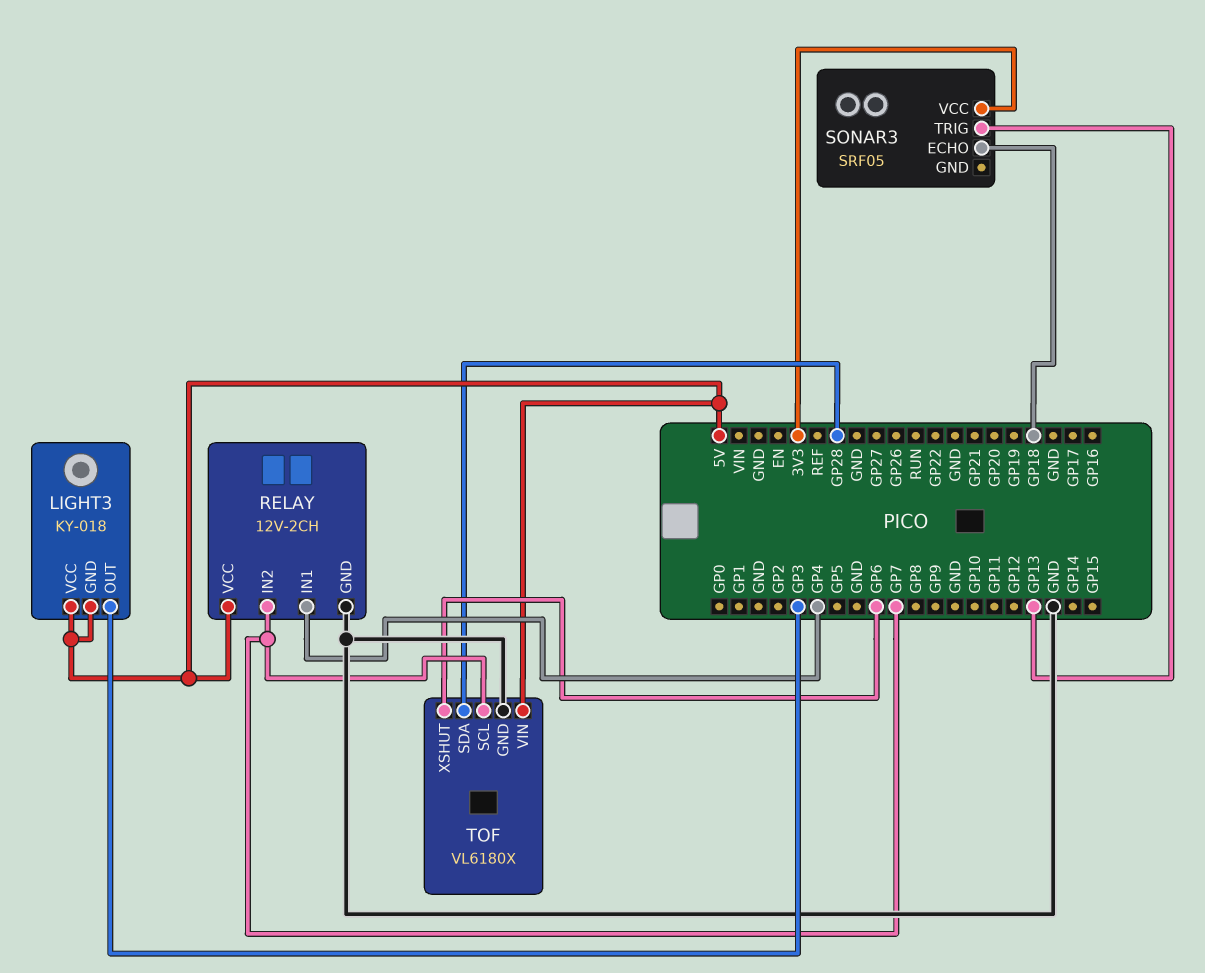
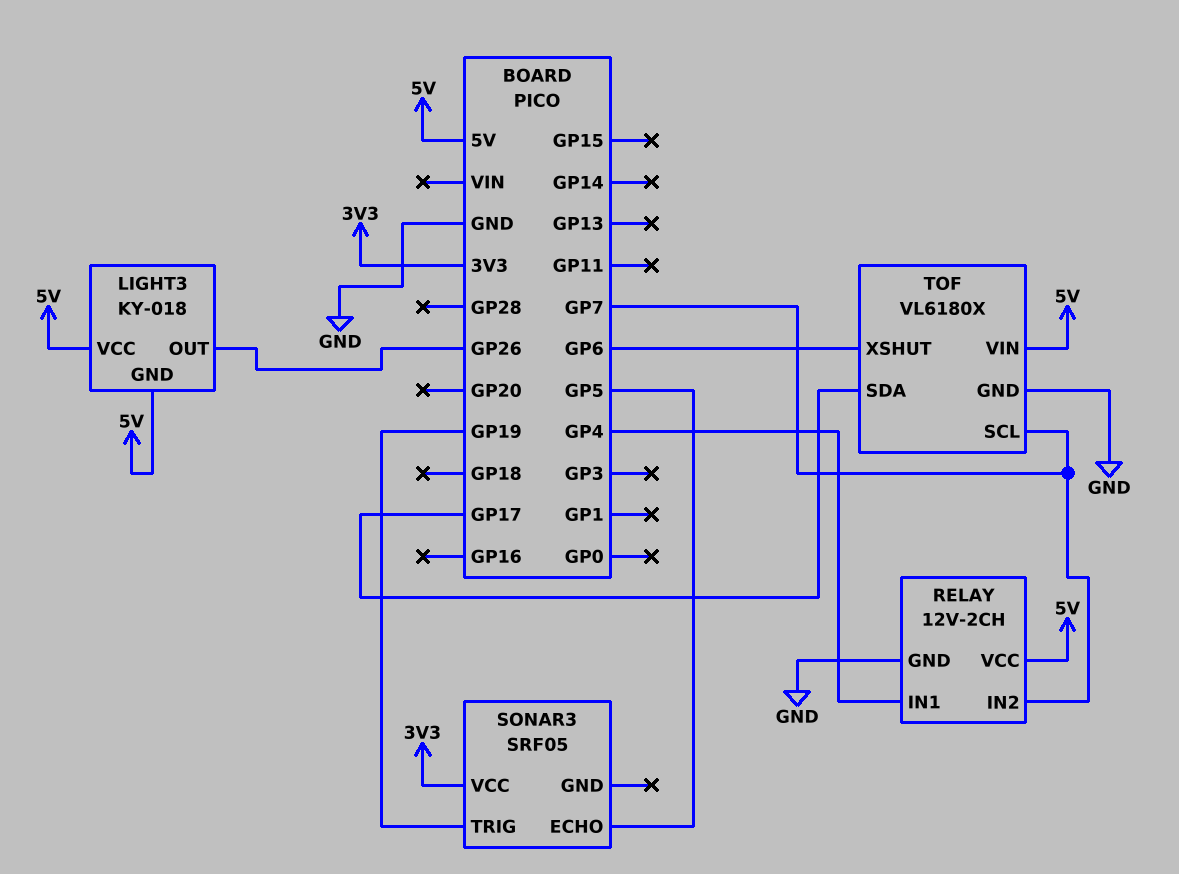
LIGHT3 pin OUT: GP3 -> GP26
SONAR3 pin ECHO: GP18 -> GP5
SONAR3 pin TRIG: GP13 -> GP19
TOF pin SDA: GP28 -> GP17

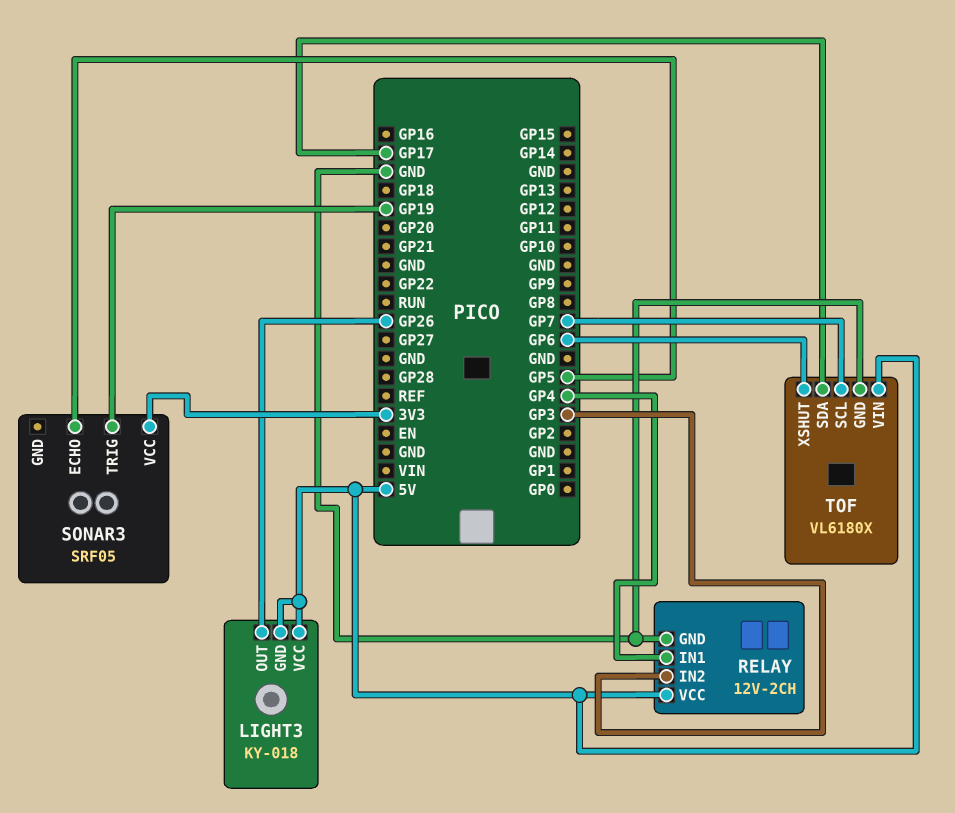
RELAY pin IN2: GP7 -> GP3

━━━━━━

Task instructions: Without the pictures, return the records above exactly as written.

Output below:
LIGHT3 pin OUT: GP3 -> GP26
SONAR3 pin ECHO: GP18 -> GP5
SONAR3 pin TRIG: GP13 -> GP19
TOF pin SDA: GP28 -> GP17

RELAY pin IN2: GP7 -> GP3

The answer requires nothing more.